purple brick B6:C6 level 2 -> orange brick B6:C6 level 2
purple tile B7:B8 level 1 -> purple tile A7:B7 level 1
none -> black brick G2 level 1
====
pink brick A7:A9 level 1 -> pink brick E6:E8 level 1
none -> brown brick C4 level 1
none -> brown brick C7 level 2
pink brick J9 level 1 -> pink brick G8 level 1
====
*Exercise requirements:*
Taking the entries above, write out exactly the lines starting with the line containing "pink brick A7:A9" and going on through the line containing "pink brick J9", both included, and nothing else.

*Written answer:*
pink brick A7:A9 level 1 -> pink brick E6:E8 level 1
none -> brown brick C4 level 1
none -> brown brick C7 level 2
pink brick J9 level 1 -> pink brick G8 level 1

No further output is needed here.